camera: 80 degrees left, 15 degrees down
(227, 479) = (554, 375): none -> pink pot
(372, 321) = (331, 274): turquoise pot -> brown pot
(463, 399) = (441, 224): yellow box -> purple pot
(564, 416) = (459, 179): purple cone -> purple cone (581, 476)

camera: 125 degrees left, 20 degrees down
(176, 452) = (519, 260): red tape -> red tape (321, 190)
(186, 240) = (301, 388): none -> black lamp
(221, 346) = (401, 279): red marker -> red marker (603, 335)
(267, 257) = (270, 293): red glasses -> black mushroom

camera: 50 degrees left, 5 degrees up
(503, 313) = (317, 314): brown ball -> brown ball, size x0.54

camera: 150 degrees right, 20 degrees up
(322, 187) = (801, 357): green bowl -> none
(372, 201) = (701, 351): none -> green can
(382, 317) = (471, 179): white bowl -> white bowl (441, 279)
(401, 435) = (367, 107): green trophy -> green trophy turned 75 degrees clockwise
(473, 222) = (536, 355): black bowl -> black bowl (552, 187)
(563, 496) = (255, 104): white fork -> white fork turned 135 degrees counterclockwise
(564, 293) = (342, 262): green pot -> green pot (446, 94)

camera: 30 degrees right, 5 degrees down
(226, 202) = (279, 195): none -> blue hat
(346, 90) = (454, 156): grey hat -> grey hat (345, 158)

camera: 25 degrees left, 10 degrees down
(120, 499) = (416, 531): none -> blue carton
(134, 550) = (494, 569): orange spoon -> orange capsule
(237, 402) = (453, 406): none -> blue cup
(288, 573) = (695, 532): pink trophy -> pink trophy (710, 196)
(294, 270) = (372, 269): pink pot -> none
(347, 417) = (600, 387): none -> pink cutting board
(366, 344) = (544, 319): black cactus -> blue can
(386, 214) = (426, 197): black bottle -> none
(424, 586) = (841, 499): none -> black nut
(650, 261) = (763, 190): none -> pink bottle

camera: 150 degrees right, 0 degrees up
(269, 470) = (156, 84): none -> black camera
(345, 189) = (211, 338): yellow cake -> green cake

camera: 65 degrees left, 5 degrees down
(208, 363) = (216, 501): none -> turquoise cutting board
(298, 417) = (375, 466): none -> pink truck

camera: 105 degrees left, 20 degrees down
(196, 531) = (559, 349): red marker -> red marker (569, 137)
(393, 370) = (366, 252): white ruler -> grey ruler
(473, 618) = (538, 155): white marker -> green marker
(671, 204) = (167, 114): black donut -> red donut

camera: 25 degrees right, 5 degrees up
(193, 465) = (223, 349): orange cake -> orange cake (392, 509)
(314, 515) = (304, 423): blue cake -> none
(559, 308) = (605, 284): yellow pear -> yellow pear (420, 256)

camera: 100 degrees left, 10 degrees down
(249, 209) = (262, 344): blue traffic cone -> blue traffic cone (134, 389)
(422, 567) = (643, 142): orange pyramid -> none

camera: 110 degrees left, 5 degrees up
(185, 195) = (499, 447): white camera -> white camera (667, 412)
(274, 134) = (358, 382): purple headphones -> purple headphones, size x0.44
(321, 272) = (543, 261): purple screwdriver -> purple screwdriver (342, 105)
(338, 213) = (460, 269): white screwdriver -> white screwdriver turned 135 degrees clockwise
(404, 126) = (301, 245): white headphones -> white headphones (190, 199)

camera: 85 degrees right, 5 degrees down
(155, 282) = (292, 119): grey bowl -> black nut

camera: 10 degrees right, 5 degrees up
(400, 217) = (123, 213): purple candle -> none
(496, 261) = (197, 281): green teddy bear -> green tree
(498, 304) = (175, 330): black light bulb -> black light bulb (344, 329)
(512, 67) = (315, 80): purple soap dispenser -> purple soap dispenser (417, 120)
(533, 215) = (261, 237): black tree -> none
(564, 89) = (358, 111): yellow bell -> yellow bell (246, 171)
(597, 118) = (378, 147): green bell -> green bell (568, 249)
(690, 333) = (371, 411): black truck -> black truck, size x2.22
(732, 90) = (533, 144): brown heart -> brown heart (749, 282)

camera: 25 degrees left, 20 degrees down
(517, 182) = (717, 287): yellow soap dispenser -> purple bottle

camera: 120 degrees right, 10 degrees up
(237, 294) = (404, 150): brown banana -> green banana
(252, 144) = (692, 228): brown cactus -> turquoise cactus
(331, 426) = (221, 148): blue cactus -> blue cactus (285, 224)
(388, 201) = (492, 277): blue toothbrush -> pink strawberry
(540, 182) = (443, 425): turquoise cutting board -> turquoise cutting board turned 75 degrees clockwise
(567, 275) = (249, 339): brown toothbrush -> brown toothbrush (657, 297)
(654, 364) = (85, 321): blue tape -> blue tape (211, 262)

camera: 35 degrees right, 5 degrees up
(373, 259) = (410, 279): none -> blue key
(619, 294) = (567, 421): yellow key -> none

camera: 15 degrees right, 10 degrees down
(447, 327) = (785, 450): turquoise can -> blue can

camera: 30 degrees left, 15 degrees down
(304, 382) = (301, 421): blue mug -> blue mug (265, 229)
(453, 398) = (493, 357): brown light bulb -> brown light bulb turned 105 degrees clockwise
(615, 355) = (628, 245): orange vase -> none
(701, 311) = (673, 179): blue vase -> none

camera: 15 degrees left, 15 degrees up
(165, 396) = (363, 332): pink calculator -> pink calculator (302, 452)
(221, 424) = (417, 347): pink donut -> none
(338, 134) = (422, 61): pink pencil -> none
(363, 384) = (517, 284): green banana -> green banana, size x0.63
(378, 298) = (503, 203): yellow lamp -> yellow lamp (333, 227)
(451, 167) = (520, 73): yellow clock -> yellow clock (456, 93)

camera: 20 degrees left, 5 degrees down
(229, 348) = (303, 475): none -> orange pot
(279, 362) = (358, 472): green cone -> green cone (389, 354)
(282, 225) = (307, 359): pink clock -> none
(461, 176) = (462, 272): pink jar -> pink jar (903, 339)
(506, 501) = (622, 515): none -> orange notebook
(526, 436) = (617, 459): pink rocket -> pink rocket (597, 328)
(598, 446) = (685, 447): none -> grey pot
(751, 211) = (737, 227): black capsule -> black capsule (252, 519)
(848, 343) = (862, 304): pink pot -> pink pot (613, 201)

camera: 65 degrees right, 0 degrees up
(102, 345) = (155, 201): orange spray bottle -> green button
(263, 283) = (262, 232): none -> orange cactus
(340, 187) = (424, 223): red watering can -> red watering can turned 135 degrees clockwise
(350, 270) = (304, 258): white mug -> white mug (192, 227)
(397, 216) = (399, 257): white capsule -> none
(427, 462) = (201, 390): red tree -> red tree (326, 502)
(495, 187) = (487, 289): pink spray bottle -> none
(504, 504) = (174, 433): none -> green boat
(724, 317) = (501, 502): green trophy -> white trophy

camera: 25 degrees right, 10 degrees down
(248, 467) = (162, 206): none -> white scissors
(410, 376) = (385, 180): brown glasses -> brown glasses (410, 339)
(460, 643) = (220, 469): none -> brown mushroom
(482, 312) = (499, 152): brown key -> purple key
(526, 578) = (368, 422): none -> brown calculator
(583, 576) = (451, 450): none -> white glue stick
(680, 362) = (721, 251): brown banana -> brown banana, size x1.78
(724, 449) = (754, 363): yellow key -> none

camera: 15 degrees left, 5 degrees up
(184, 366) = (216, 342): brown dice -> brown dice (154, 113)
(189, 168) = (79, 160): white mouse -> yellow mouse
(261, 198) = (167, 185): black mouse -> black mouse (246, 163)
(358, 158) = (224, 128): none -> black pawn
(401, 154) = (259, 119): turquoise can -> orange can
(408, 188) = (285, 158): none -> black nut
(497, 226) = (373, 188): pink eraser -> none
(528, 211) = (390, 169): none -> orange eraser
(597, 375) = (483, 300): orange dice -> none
- - - - -
* **Work to be completed**
Copy all lines from the material that contain "spray".

* **Solution for this exercise**
(102, 345) = (155, 201): orange spray bottle -> green button
(495, 187) = (487, 289): pink spray bottle -> none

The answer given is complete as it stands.